**THE DATA:**
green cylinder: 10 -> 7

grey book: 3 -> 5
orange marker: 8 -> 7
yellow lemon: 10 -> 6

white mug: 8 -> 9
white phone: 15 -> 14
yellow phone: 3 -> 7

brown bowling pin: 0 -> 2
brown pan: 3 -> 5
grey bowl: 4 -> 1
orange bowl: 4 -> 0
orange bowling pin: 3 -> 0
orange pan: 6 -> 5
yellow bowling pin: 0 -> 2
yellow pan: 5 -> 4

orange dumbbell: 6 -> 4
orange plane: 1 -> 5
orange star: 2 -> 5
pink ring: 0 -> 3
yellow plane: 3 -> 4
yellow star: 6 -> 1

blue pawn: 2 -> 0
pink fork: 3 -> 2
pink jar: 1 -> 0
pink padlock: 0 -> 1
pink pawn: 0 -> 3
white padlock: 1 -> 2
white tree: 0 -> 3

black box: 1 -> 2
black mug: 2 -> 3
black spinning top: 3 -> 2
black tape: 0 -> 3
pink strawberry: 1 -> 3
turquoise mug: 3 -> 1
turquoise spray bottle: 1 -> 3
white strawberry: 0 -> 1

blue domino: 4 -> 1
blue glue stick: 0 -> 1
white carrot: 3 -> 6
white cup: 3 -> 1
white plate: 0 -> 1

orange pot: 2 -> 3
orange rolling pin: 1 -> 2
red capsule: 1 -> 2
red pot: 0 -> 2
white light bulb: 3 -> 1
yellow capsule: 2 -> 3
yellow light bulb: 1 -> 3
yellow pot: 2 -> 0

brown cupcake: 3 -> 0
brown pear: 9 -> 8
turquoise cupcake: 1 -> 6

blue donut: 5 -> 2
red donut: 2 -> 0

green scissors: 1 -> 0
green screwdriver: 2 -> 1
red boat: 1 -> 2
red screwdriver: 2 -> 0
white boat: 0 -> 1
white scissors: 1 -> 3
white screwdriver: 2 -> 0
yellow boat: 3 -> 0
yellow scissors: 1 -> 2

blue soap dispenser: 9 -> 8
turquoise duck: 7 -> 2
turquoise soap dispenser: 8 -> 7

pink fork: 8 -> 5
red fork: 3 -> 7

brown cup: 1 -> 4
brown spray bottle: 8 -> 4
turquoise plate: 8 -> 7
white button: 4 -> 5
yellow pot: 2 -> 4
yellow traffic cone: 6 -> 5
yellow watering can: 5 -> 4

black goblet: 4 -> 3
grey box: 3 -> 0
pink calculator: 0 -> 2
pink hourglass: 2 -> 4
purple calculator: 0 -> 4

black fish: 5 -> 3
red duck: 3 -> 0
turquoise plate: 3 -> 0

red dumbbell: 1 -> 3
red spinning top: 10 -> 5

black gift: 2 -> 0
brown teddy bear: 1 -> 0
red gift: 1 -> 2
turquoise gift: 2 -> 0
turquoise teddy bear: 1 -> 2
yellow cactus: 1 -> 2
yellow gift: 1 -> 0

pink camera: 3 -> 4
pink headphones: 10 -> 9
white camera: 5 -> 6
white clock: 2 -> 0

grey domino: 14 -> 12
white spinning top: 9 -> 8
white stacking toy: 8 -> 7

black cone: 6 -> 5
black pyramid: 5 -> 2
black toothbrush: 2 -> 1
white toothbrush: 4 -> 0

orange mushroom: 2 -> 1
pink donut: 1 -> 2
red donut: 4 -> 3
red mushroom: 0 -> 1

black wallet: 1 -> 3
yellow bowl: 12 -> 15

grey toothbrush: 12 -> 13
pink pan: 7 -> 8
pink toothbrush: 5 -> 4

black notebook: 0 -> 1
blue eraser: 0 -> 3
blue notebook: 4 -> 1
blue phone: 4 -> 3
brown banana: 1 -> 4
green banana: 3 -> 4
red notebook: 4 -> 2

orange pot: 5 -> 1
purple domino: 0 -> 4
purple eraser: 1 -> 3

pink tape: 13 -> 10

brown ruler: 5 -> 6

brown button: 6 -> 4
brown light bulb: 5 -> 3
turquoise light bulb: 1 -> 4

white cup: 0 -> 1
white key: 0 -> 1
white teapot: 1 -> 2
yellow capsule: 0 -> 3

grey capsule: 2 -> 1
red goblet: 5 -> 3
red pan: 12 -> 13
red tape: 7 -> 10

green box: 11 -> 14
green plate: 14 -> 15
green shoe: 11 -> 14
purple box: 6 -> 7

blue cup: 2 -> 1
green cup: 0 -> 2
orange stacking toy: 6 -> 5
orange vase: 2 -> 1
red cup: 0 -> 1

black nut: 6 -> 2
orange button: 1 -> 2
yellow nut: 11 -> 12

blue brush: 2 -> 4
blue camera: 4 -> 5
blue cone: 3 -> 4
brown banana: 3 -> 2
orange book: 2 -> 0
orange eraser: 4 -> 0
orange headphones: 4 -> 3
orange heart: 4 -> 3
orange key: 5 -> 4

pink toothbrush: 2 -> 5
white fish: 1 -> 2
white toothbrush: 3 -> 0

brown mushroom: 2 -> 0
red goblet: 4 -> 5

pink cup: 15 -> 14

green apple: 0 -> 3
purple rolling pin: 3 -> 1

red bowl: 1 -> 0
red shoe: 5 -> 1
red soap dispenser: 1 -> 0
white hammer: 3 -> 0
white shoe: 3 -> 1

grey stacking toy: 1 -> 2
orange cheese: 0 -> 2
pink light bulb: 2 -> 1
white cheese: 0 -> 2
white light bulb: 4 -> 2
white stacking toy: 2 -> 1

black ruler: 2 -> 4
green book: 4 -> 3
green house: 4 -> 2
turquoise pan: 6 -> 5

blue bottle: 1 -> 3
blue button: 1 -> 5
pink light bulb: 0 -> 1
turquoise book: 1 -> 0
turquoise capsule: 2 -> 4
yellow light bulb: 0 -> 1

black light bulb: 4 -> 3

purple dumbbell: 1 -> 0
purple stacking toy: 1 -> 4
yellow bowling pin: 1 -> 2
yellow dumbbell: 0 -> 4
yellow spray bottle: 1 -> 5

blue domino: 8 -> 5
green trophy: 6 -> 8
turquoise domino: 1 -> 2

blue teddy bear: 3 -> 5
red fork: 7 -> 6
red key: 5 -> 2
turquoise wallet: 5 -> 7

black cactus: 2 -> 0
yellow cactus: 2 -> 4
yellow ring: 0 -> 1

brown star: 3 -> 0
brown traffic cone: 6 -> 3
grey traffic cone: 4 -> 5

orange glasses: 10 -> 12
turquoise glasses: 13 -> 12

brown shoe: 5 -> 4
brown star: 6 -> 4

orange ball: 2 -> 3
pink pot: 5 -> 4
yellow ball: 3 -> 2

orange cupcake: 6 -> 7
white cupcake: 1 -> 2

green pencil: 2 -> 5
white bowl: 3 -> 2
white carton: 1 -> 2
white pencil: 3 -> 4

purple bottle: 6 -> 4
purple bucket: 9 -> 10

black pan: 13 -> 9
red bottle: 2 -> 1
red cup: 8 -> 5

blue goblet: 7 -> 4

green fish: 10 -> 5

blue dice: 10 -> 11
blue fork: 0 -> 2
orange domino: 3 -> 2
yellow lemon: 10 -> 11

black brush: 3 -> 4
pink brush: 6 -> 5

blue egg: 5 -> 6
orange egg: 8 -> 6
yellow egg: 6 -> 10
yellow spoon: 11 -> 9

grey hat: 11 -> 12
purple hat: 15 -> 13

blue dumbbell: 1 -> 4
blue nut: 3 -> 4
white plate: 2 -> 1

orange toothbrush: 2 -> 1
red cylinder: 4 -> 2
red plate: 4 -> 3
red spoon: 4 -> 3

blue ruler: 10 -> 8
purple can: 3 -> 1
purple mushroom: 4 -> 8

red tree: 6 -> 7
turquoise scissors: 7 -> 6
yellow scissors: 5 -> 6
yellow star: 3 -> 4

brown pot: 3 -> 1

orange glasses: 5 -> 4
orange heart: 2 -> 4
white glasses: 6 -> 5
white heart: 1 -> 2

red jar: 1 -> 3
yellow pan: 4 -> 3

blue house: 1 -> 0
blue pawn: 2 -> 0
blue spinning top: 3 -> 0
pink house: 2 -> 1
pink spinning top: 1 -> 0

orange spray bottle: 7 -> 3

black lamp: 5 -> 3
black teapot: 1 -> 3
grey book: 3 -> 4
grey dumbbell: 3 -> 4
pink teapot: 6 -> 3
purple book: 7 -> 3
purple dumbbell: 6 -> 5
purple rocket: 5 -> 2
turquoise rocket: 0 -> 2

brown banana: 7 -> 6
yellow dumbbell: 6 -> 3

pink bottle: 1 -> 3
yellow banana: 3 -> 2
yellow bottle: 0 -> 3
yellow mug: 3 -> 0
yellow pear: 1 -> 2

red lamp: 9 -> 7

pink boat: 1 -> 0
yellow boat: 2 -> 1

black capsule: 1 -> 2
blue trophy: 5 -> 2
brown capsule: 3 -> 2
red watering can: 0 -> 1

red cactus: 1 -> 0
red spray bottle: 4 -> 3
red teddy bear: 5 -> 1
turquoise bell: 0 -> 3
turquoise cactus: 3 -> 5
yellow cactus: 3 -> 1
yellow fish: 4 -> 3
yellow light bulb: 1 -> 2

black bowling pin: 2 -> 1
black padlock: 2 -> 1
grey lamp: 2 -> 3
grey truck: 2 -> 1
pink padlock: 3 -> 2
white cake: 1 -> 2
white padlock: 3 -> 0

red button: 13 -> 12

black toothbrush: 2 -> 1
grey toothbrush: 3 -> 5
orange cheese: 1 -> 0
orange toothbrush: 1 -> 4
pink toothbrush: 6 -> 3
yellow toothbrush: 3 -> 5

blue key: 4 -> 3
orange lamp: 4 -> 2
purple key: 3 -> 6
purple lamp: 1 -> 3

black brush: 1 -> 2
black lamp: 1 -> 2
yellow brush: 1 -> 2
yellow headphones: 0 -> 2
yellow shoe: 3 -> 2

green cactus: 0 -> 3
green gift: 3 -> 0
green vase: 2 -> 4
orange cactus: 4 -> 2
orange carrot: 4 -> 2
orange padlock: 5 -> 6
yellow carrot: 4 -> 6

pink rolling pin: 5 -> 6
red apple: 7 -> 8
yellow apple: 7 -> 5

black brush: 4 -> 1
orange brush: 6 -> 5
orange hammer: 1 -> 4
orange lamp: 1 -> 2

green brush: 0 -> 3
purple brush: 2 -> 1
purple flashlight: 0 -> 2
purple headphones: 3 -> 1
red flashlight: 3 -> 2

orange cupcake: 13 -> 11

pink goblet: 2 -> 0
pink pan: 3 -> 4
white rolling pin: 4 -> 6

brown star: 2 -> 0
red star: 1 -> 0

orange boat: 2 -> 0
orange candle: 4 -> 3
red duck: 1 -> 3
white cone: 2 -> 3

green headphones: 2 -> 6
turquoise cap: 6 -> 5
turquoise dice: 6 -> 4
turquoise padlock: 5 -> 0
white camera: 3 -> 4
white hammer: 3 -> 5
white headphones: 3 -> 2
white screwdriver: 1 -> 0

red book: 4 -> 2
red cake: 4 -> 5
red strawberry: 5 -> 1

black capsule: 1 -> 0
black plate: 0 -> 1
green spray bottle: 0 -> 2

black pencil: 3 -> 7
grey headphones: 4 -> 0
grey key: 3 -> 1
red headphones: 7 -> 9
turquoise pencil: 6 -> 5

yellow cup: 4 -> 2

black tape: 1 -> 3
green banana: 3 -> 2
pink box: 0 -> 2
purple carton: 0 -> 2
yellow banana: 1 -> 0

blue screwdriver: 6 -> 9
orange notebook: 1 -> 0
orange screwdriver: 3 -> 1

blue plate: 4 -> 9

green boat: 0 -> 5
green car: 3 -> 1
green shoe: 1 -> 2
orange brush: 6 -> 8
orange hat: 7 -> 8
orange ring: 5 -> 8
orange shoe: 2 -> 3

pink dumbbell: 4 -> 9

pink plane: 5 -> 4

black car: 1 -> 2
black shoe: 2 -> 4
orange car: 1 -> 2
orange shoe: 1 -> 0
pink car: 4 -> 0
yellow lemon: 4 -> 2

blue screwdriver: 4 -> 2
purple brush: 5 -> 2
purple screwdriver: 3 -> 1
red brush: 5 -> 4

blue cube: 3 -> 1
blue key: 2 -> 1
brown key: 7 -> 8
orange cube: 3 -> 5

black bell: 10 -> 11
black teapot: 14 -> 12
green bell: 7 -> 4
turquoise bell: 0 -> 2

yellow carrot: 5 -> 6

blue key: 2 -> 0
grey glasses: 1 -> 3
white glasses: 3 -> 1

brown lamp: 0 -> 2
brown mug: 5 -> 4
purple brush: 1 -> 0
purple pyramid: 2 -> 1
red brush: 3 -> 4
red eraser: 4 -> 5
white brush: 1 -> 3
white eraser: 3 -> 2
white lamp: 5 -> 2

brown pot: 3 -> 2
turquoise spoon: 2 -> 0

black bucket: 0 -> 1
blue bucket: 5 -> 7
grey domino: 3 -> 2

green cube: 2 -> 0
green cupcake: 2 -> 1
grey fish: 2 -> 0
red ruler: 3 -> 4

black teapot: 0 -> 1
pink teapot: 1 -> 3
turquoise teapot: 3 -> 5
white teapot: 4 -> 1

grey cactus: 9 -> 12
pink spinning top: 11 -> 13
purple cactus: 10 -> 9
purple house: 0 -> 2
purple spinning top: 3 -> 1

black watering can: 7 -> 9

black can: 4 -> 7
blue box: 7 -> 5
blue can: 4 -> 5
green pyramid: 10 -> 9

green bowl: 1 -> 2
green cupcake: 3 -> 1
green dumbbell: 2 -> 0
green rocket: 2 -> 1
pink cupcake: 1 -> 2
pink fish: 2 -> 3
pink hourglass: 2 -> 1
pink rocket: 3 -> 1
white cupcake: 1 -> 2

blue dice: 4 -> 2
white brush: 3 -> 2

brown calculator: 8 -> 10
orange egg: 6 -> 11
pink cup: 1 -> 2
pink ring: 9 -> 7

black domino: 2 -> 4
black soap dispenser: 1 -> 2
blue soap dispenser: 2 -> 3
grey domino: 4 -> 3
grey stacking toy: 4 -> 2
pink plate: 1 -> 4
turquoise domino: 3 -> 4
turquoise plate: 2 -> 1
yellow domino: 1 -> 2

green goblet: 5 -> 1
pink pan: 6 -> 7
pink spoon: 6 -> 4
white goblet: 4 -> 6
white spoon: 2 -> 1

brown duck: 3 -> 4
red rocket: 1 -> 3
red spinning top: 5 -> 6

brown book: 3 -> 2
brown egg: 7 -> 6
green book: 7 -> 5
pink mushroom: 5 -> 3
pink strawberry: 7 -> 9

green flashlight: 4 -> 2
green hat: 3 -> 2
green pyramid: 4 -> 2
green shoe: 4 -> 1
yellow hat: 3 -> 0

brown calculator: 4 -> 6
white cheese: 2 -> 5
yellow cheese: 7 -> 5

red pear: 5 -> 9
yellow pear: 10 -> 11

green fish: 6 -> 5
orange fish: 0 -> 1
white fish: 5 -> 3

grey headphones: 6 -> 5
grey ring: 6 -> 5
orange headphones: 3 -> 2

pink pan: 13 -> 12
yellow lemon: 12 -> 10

**DESCRIPTION OF THE TASK:** In the preceding material, find each line holding the word "bucket" and copy it out.

**RESULT:**
purple bucket: 9 -> 10
black bucket: 0 -> 1
blue bucket: 5 -> 7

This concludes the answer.